**Dataset excerpts:**
++++++++++

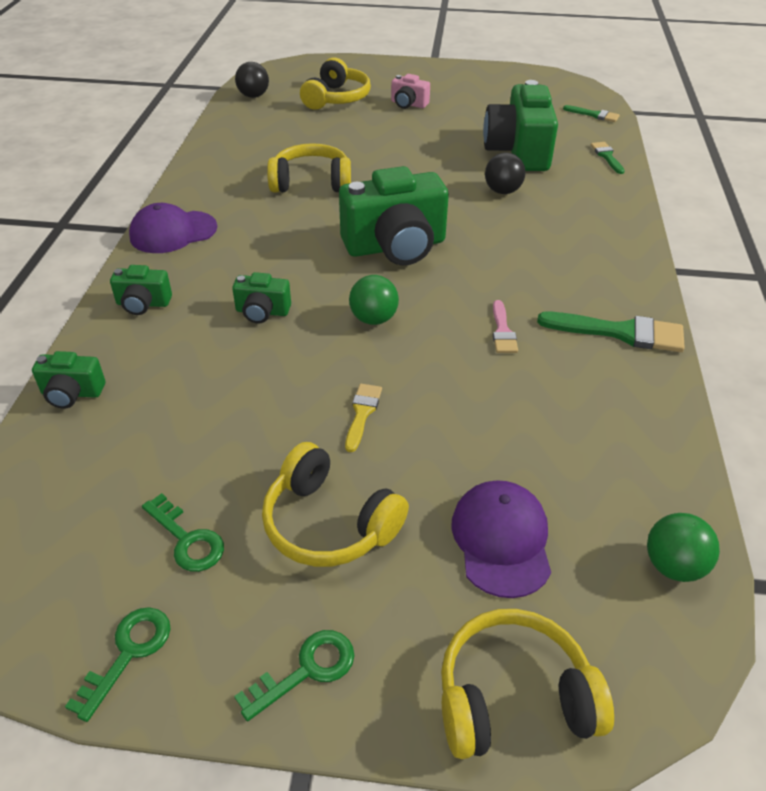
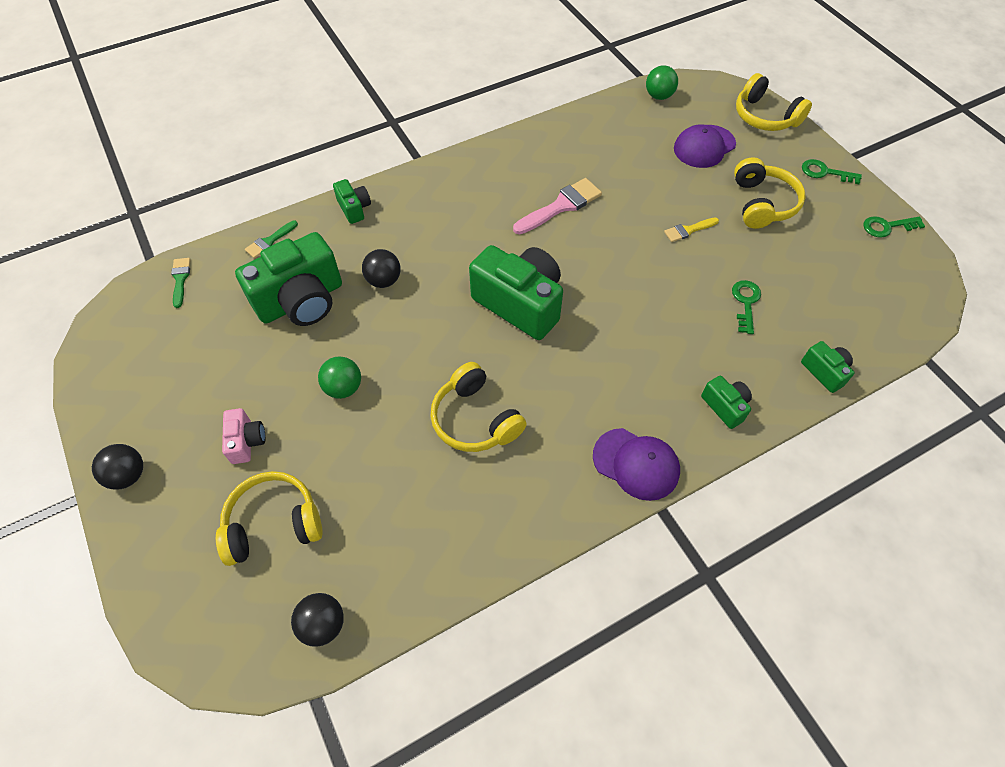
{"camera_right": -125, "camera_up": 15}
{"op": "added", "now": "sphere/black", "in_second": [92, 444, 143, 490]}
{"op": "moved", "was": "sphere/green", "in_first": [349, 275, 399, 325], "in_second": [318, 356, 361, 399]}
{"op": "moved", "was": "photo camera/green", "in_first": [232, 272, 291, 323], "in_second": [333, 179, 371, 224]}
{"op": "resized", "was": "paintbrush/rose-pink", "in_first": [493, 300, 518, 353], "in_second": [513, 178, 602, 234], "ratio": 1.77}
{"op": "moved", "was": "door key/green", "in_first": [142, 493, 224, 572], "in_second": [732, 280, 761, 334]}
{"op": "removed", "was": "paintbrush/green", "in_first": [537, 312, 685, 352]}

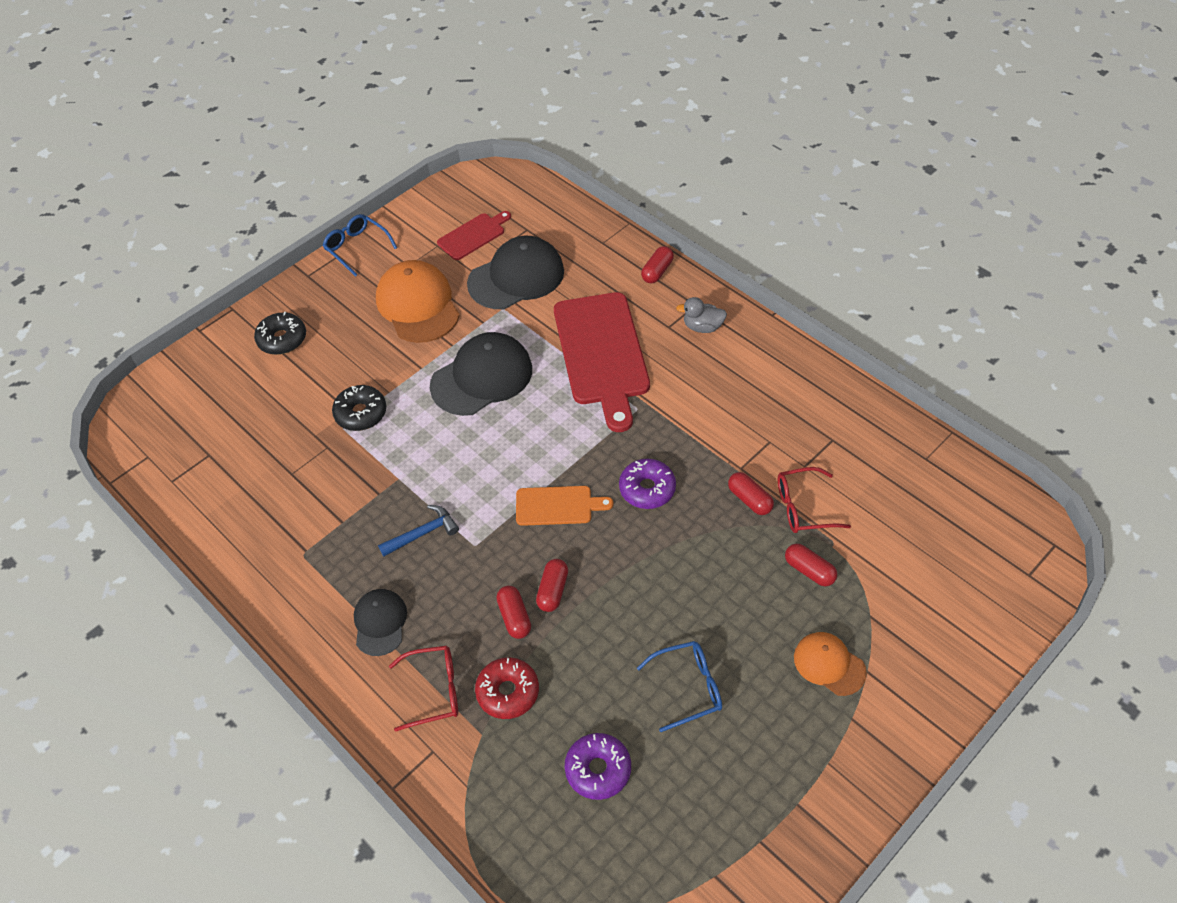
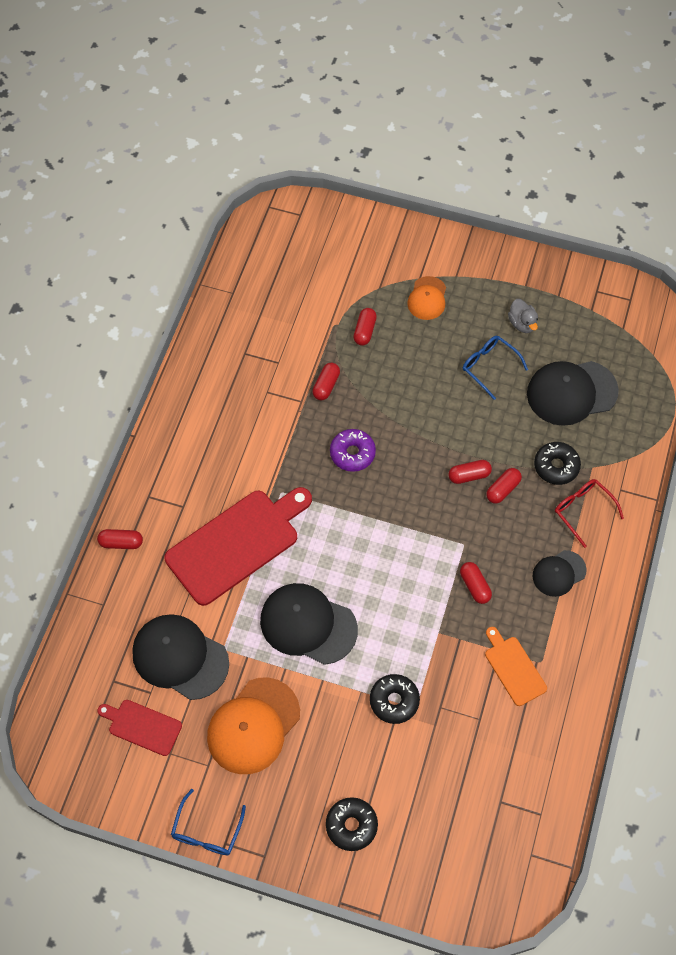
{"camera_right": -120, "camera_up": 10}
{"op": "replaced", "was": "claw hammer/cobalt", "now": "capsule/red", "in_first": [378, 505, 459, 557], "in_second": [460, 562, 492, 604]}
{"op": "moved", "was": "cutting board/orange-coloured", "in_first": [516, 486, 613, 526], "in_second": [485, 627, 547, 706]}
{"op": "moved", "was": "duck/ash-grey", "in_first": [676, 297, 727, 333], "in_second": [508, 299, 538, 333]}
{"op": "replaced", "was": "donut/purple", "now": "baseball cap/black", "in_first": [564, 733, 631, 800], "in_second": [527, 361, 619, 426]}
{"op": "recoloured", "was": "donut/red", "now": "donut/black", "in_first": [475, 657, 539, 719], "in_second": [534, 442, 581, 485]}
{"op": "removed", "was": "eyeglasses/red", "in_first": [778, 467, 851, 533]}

++++++++++

**Task requirements:**
From the data above, copy each line where the string "sphere" appears.

**Result of the task:**
{"op": "added", "now": "sphere/black", "in_second": [92, 444, 143, 490]}
{"op": "moved", "was": "sphere/green", "in_first": [349, 275, 399, 325], "in_second": [318, 356, 361, 399]}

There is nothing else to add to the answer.